- [What you will do]
Exact retyping of the data: please keep every word and drop each picture.

(Dataset)

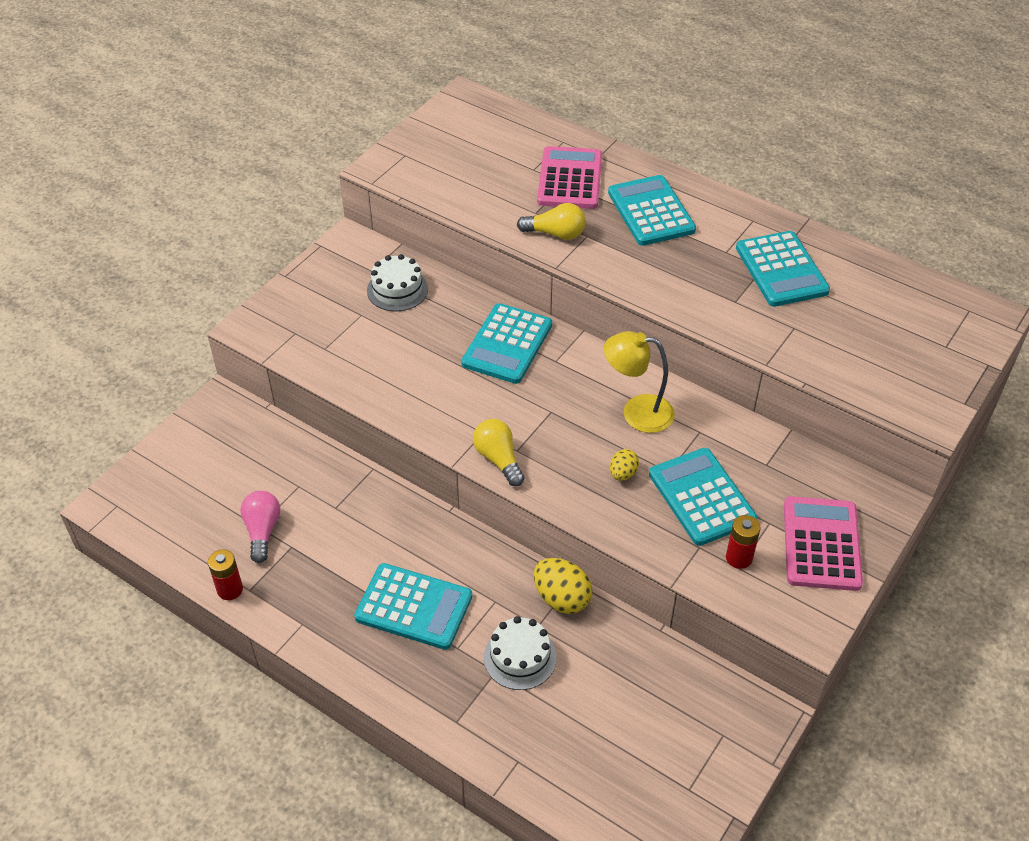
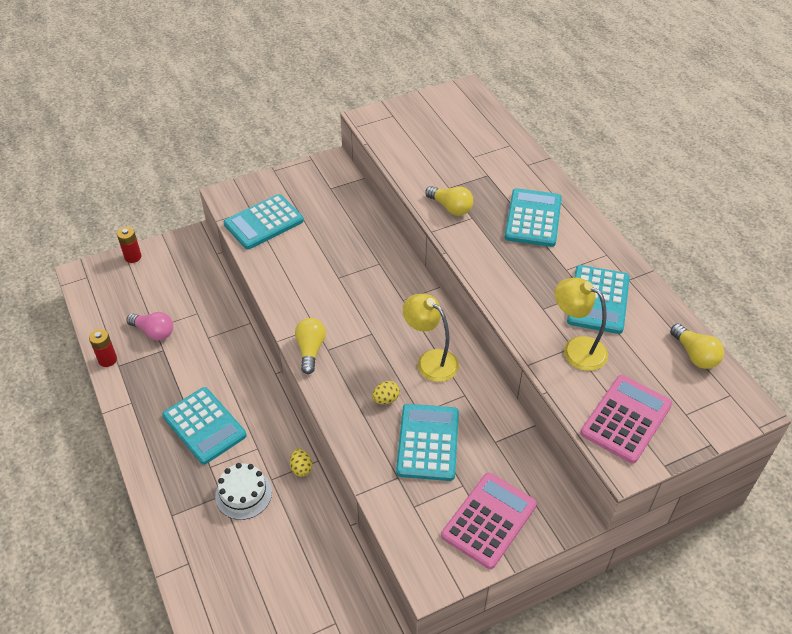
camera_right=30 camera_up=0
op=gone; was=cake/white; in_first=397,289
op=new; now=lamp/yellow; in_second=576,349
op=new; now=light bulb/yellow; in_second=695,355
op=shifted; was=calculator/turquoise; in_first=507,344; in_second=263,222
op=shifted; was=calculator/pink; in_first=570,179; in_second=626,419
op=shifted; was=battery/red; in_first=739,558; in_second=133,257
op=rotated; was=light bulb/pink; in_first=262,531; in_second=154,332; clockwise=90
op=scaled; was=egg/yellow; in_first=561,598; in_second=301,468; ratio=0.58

(End Dataset)

- [Exercise solution]
camera_right=30 camera_up=0
op=gone; was=cake/white; in_first=397,289
op=new; now=lamp/yellow; in_second=576,349
op=new; now=light bulb/yellow; in_second=695,355
op=shifted; was=calculator/turquoise; in_first=507,344; in_second=263,222
op=shifted; was=calculator/pink; in_first=570,179; in_second=626,419
op=shifted; was=battery/red; in_first=739,558; in_second=133,257
op=rotated; was=light bulb/pink; in_first=262,531; in_second=154,332; clockwise=90
op=scaled; was=egg/yellow; in_first=561,598; in_second=301,468; ratio=0.58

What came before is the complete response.